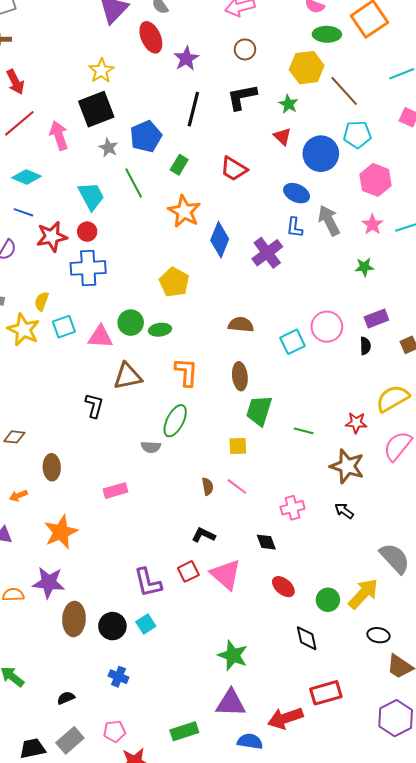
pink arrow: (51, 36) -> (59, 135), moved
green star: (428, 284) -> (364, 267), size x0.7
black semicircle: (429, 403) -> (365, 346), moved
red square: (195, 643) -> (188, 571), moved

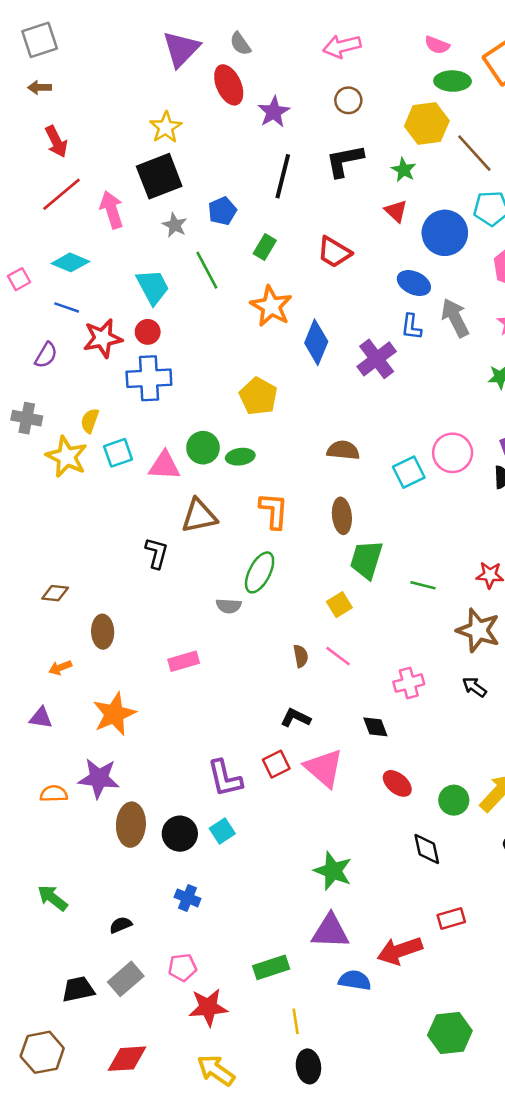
blue pentagon: (146, 136) -> (222, 211), size x0.7
yellow square: (238, 446) -> (339, 605), turned -30
red rectangle: (326, 693) -> (451, 918), size x0.7

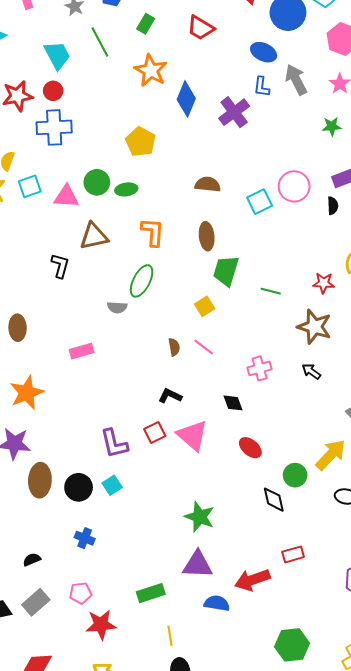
green circle: (454, 800) -> (295, 475), moved

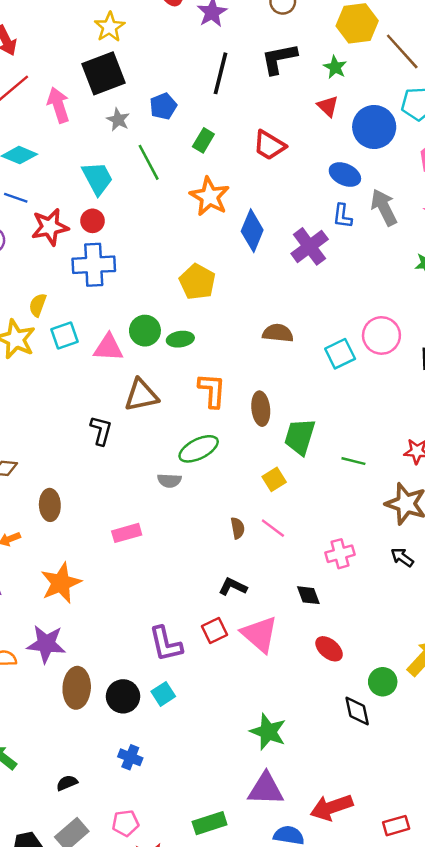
brown ellipse: (207, 236) -> (261, 409), moved
green ellipse: (142, 281) -> (199, 449), turned 36
red rectangle: (293, 554) -> (396, 826), moved

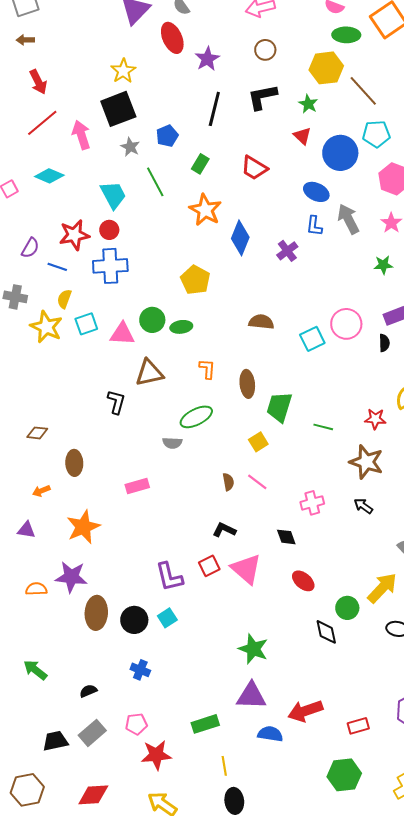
blue line: (16, 198) -> (57, 267), moved
purple cross: (310, 246) -> (287, 251), size x0.7
orange L-shape: (212, 390) -> (207, 369), size x0.7

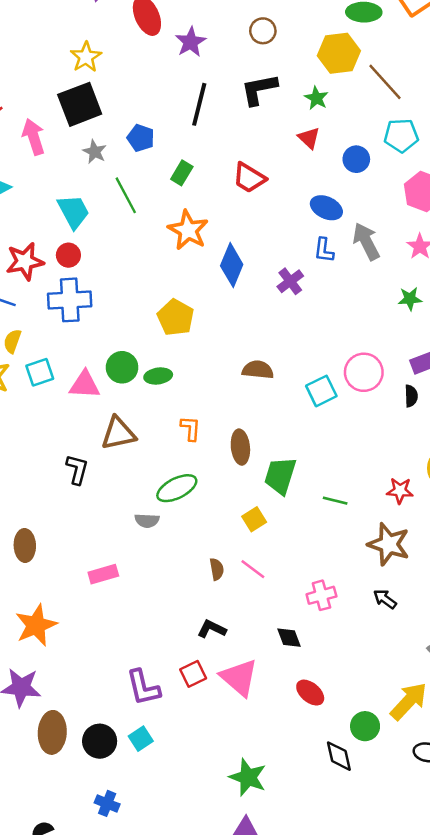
blue pentagon: (167, 136) -> (141, 138), turned -30
blue circle: (340, 153) -> (356, 159), size x0.6

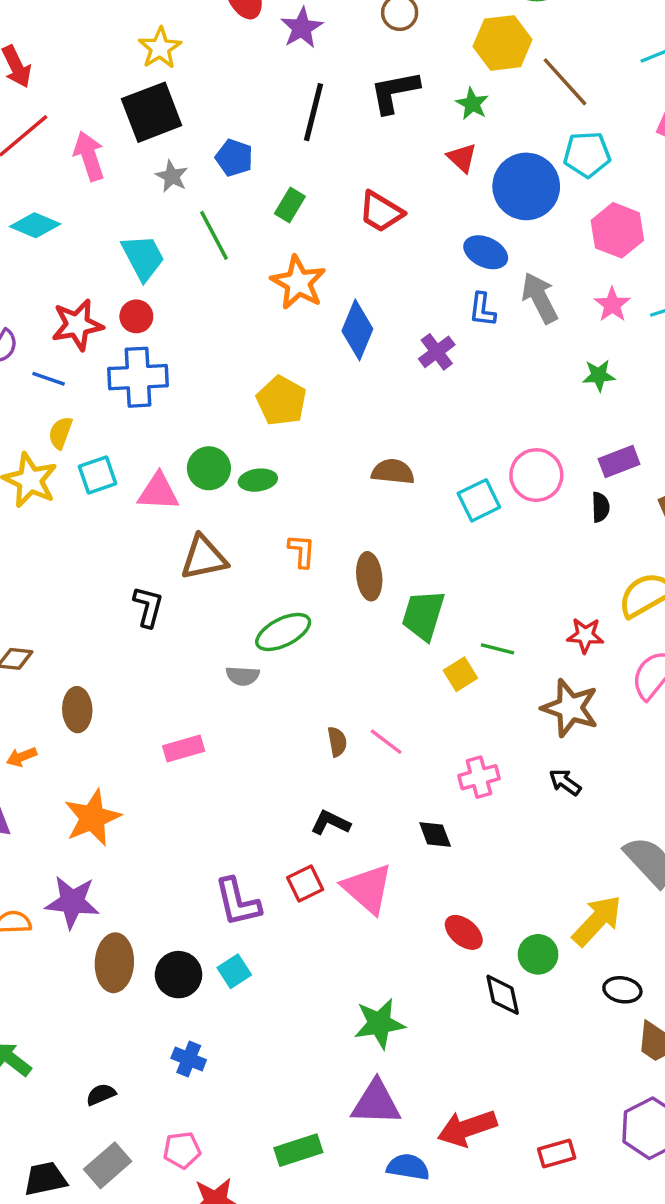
blue circle: (356, 159) -> (526, 186), size x1.8
yellow square: (254, 519) -> (460, 674), moved
red ellipse: (310, 693) -> (464, 932), moved
green star: (248, 777) -> (379, 1024), turned -30

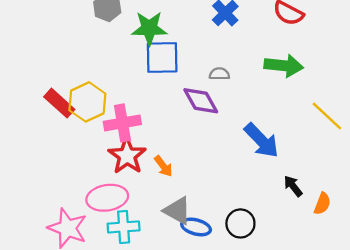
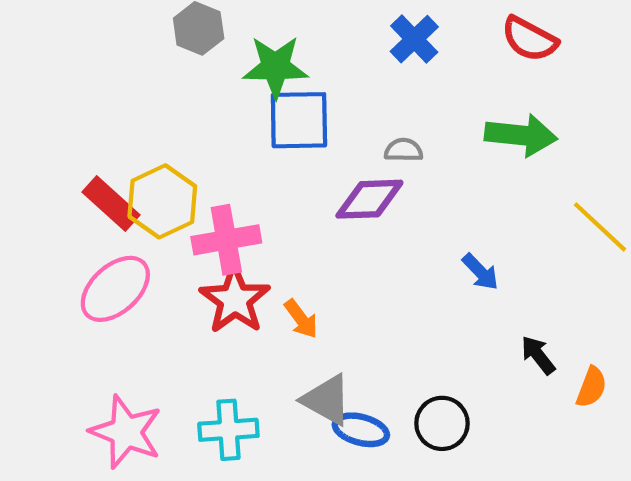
purple diamond: (201, 101) -> (369, 199), turned -63
blue arrow: (262, 140) -> (480, 272), size x0.6
pink ellipse: (107, 198) -> (115, 289), moved, turned -33

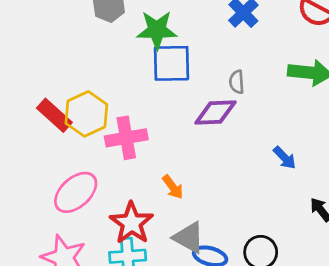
gray semicircle: (404, 150) -> (237, 82), turned -95
pink ellipse: (115, 289) -> (76, 192), moved
red star: (235, 300) -> (132, 223), moved

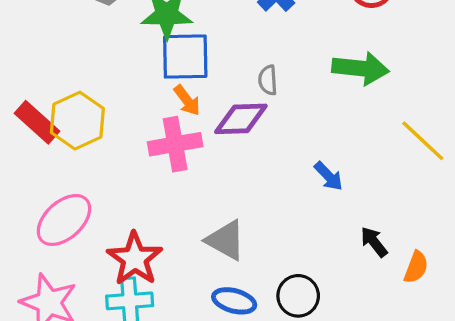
pink cross: (126, 138) -> (175, 144), moved
orange arrow: (173, 187) -> (187, 100), moved
gray triangle: (189, 238) -> (226, 240), moved

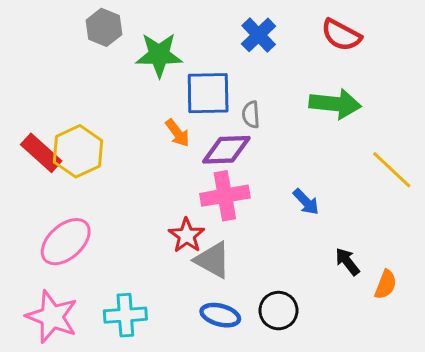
blue square: (185, 57) -> (208, 93), moved
pink cross: (175, 144) -> (225, 196), moved
red star: (135, 259) -> (187, 236), moved, size x0.7

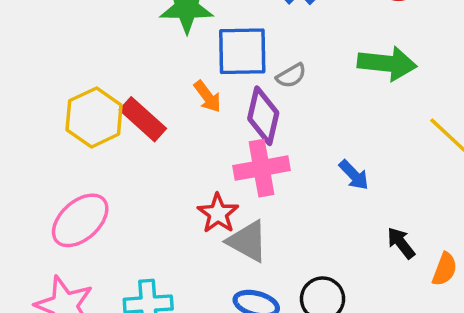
gray semicircle: (251, 115) -> (291, 76), turned -116
purple diamond: (226, 150) -> (263, 116), turned -75
red rectangle: (41, 153) -> (143, 119), moved

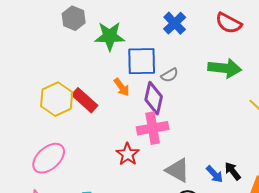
blue arrow: (354, 175) -> (215, 174), moved
gray triangle: (248, 241) -> (178, 170), moved

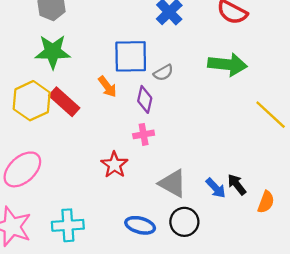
green star: (110, 36) -> (53, 52), moved
purple diamond: (154, 98) -> (145, 99), size x0.7
pink cross: (153, 128) -> (144, 134), size x0.6

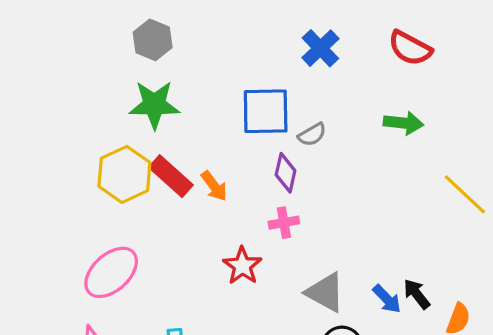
green arrow: (227, 65) -> (403, 123), size x0.7
orange arrow: (107, 87) -> (214, 186), moved

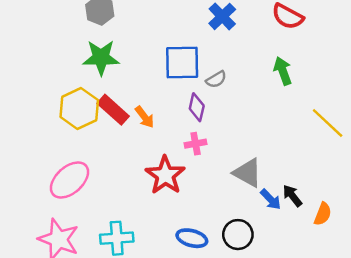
green arrow: (403, 123) -> (283, 71), turned -116
red star: (242, 266) -> (165, 175), size x1.4
gray triangle: (325, 292) -> (248, 173), moved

EXERCISE AIM ::
Pull every line containing the string "star" out of the data above and copy it.

WORKED SOLUTION ::
green star: (428, 284) -> (364, 267), size x0.7
green star: (248, 777) -> (379, 1024), turned -30
red star: (235, 300) -> (132, 223), moved
red star: (135, 259) -> (187, 236), moved, size x0.7
green star: (110, 36) -> (53, 52), moved
red star: (242, 266) -> (165, 175), size x1.4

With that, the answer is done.